====== EXTRACTED ENTRIES

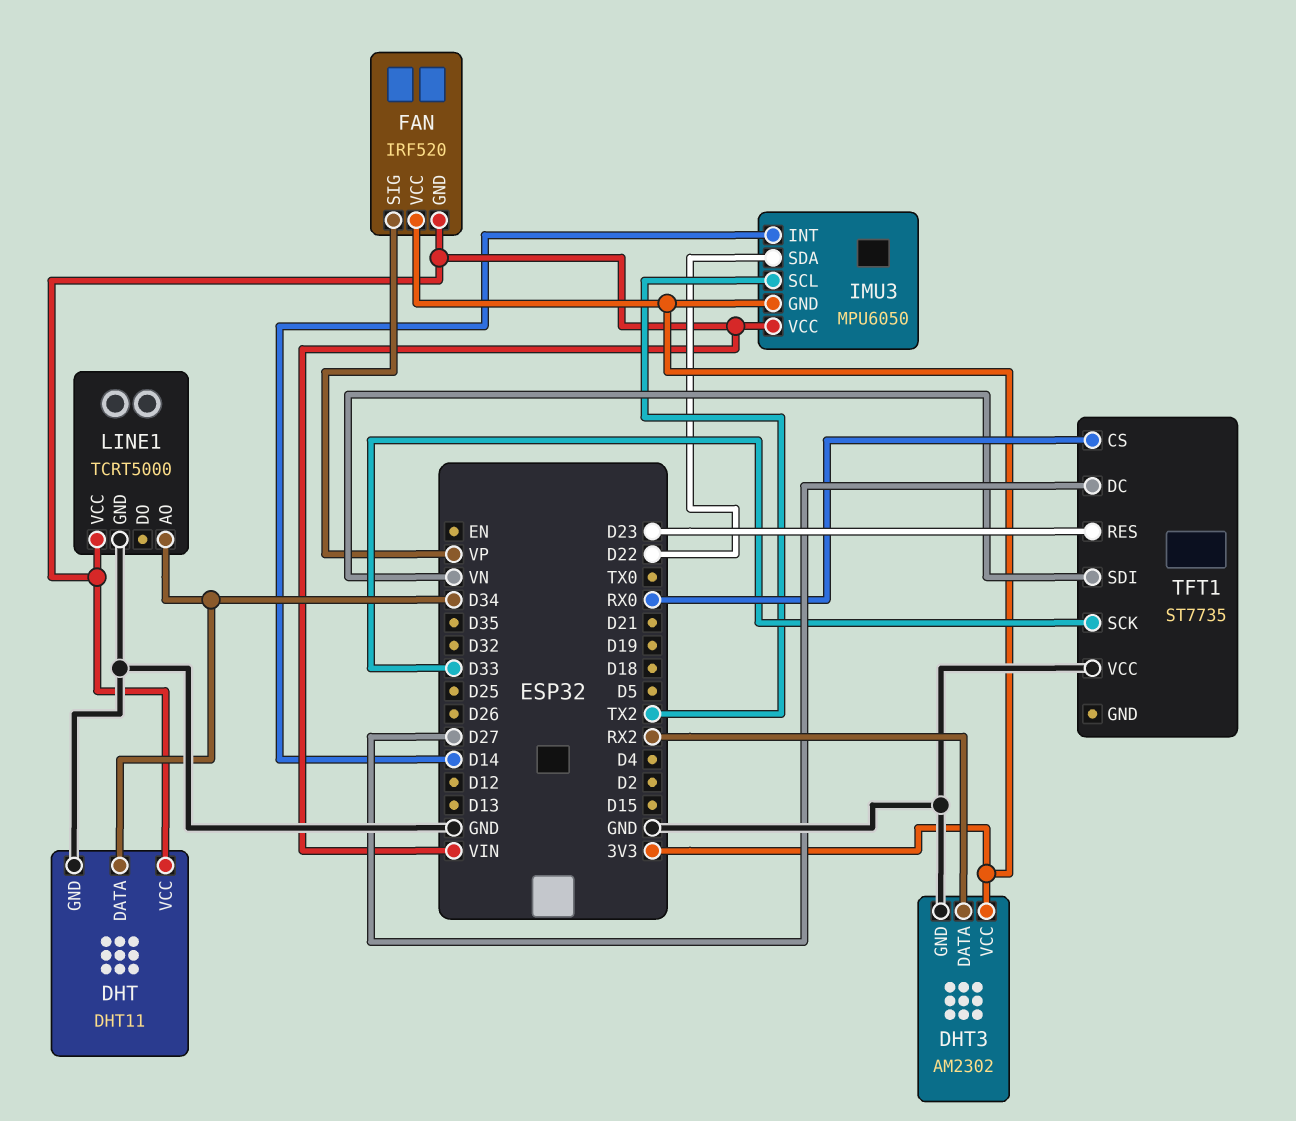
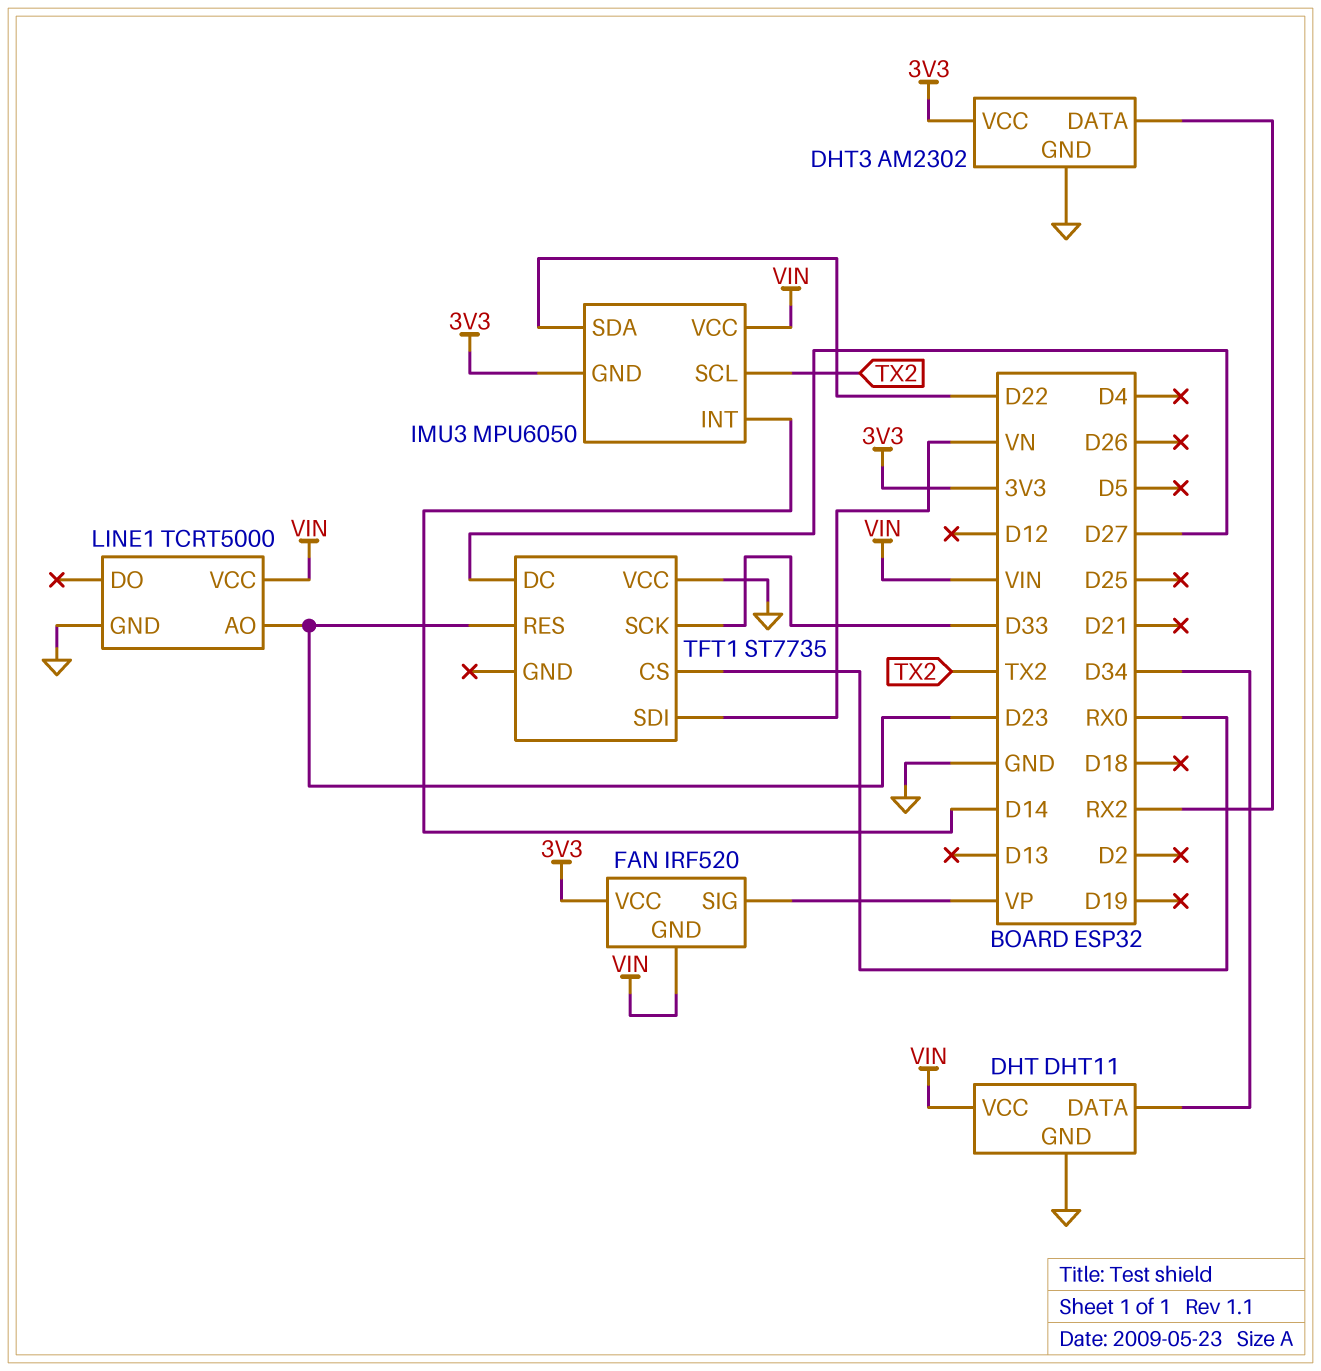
LINE1 pin AO: D34 -> D23

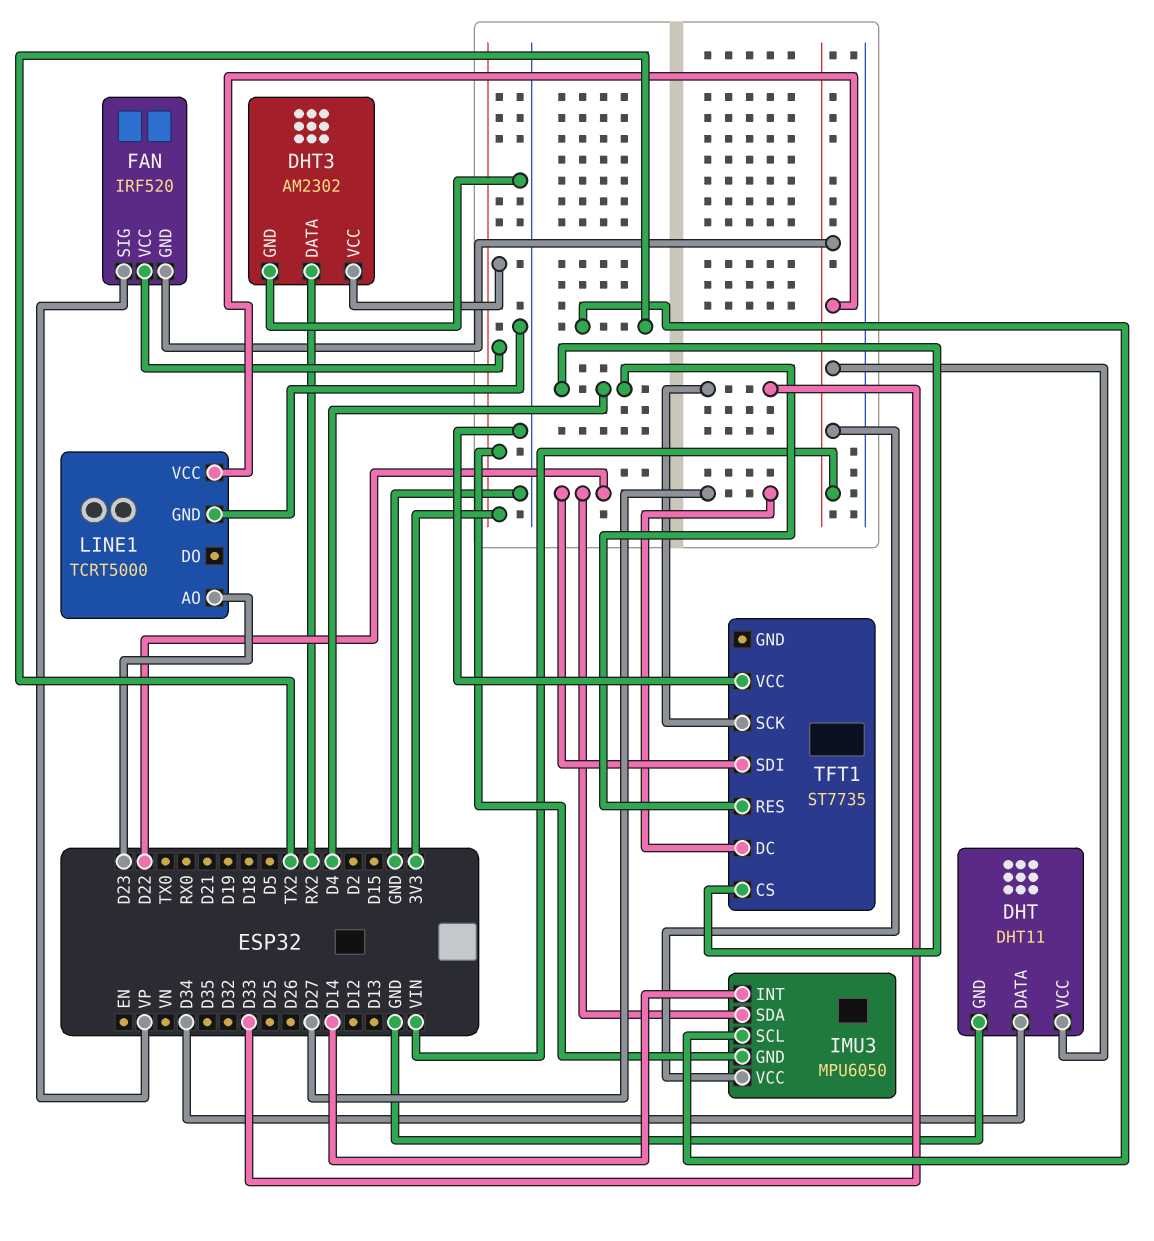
TFT1 pin CS: RX0 -> D4
TFT1 pin RES: D23 -> D4
TFT1 pin SDI: VN -> D22

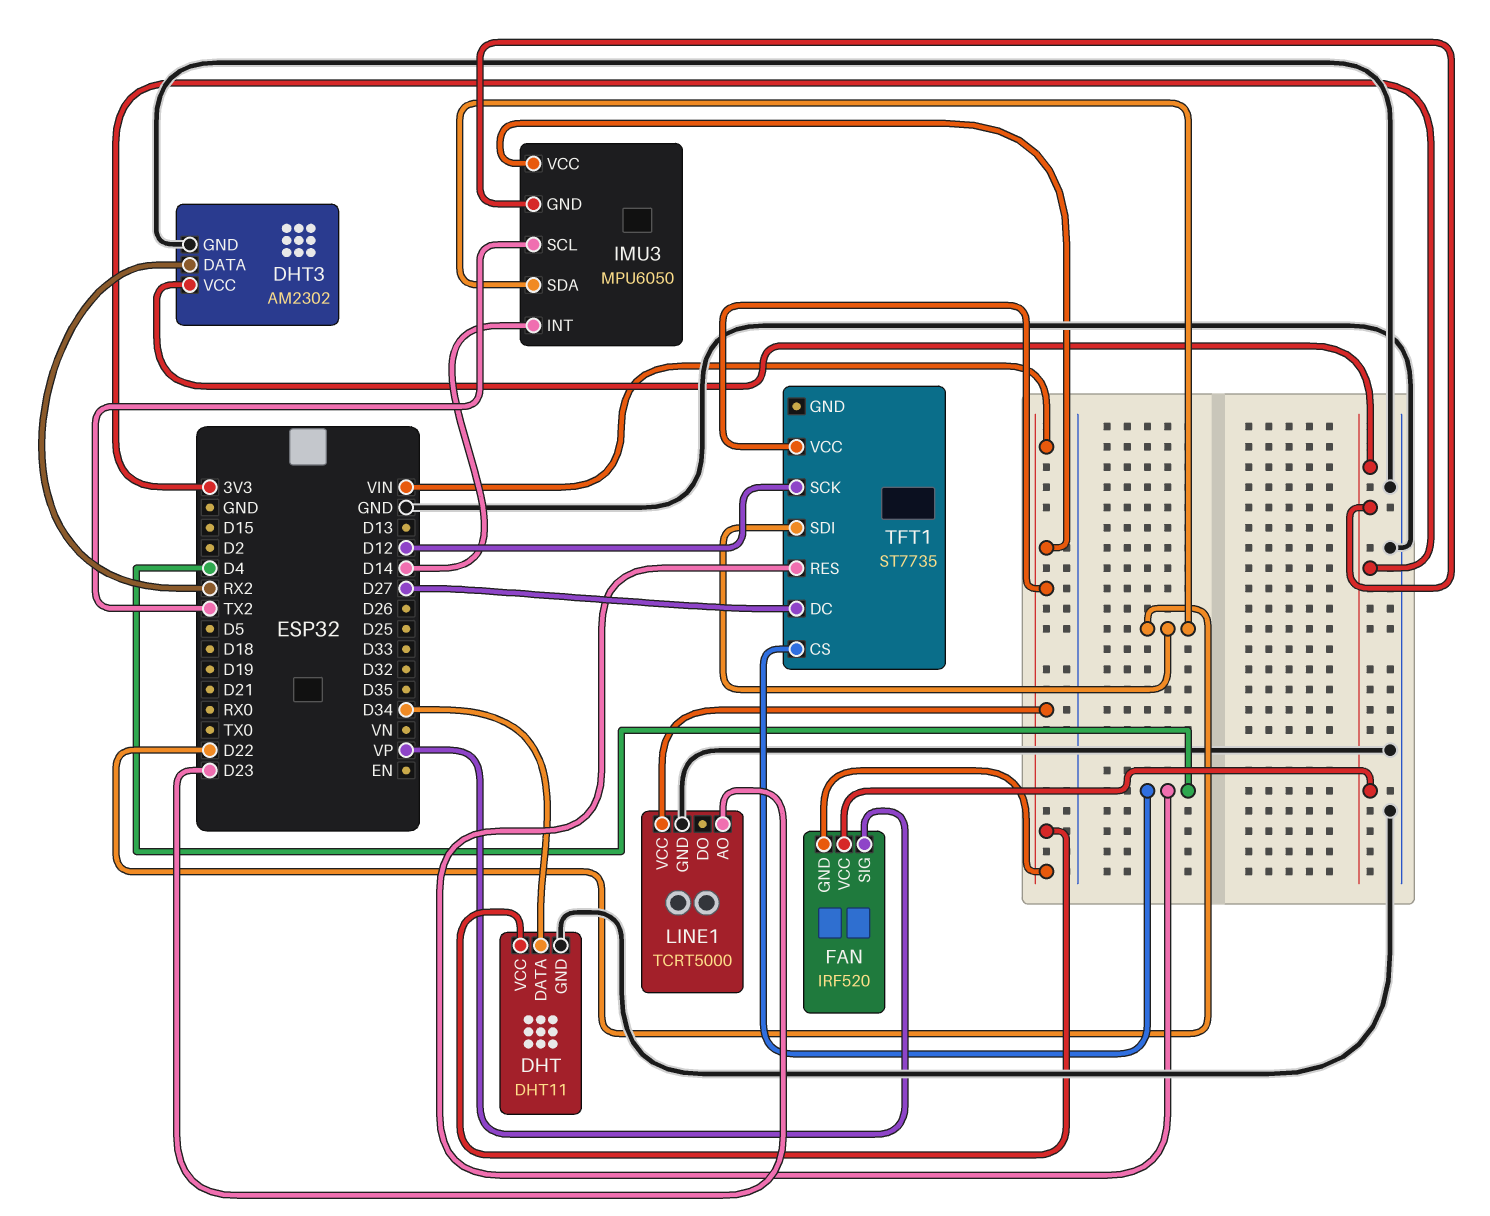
TFT1 pin SCK: D33 -> D12
TFT1 pin VCC: GND -> VIN

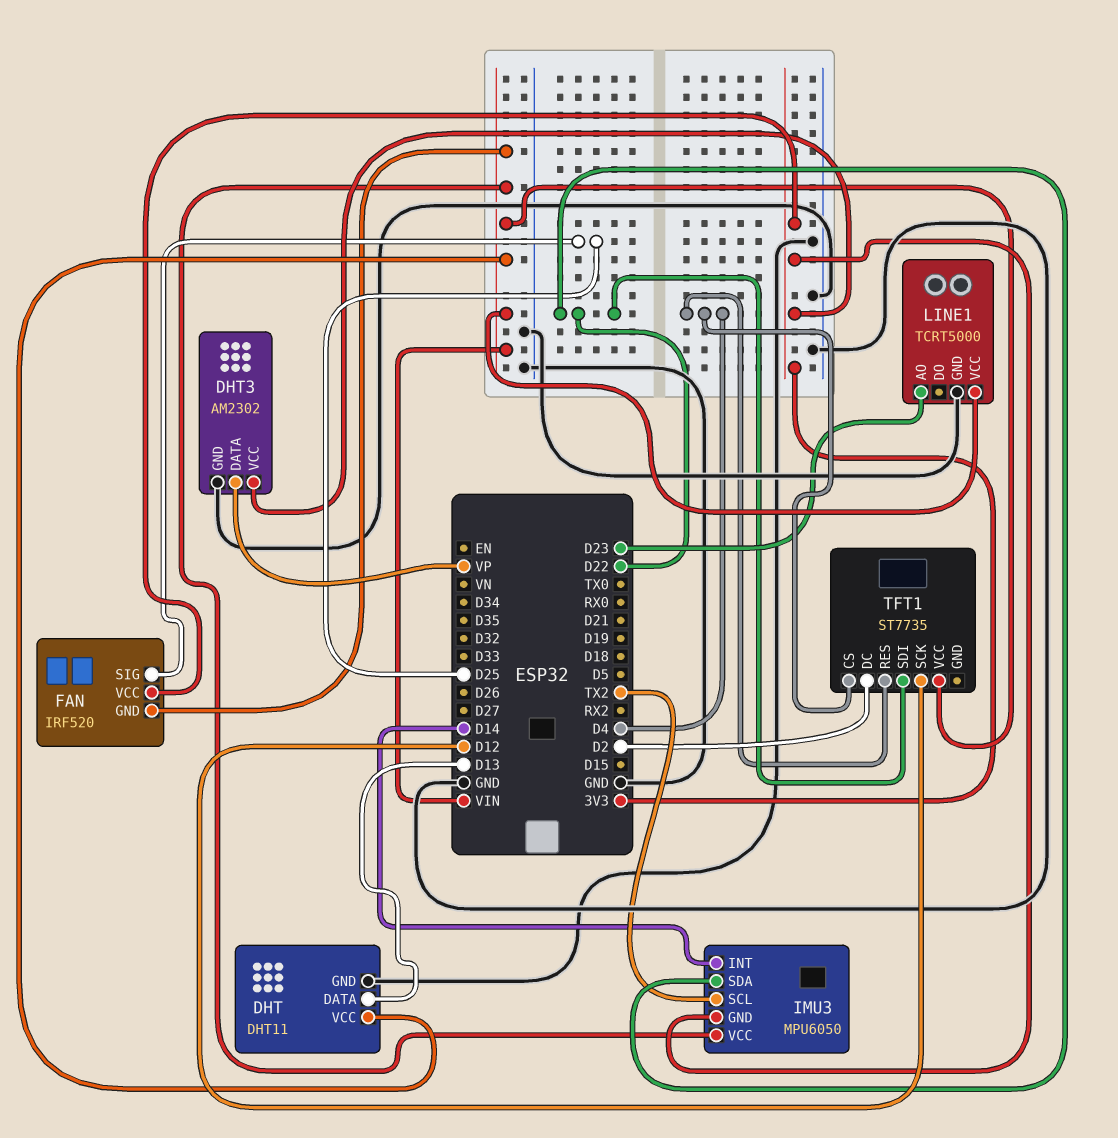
DHT pin DATA: D34 -> D13
DHT3 pin DATA: RX2 -> VP
FAN pin SIG: VP -> D25
TFT1 pin DC: D27 -> D2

============

EXERCISE OBJECTIVE ::
Except for the pictures, print the data above exactly.

WRITTEN SOLUTION ::
LINE1 pin AO: D34 -> D23

TFT1 pin CS: RX0 -> D4
TFT1 pin RES: D23 -> D4
TFT1 pin SDI: VN -> D22

TFT1 pin SCK: D33 -> D12
TFT1 pin VCC: GND -> VIN

DHT pin DATA: D34 -> D13
DHT3 pin DATA: RX2 -> VP
FAN pin SIG: VP -> D25
TFT1 pin DC: D27 -> D2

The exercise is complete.